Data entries

· · · · · · ·

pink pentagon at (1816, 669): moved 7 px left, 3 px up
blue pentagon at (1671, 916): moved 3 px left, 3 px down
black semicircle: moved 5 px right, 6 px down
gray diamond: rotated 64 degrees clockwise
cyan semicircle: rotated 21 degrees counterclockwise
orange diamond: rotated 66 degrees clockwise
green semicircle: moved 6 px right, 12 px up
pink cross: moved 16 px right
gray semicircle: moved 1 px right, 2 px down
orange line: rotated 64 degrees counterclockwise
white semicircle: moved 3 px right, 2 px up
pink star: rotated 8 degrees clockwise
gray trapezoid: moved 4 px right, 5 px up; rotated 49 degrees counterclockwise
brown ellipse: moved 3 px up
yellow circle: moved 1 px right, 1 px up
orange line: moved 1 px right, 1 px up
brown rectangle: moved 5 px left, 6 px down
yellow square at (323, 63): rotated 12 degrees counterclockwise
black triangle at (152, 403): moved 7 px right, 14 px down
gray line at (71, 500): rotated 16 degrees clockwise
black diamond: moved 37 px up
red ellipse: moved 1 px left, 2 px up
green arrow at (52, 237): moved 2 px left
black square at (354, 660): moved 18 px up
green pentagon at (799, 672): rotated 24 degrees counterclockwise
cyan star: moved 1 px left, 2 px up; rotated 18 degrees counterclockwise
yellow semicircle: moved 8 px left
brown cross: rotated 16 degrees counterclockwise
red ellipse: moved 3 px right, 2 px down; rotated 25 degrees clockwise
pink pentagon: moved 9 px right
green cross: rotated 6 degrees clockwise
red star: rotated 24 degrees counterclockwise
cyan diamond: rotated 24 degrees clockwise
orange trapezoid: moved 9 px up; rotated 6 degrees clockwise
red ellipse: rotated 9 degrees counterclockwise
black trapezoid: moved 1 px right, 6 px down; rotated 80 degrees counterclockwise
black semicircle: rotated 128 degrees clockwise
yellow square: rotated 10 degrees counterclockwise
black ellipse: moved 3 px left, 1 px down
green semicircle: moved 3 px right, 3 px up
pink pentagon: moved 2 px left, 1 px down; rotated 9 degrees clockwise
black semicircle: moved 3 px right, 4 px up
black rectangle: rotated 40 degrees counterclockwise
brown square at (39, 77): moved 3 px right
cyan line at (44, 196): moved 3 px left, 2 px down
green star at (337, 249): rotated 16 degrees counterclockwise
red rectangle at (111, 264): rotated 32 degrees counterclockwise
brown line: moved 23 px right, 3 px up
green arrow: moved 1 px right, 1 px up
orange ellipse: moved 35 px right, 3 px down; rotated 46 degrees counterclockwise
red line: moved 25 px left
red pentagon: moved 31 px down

· · · · · · ·

Exercise instructions: Starting from the data above, filter for lines with "green" and copy each one.

Response:
green semicircle: moved 6 px right, 12 px up
green arrow at (52, 237): moved 2 px left
green pentagon at (799, 672): rotated 24 degrees counterclockwise
green cross: rotated 6 degrees clockwise
green semicircle: moved 3 px right, 3 px up
green star at (337, 249): rotated 16 degrees counterclockwise
green arrow: moved 1 px right, 1 px up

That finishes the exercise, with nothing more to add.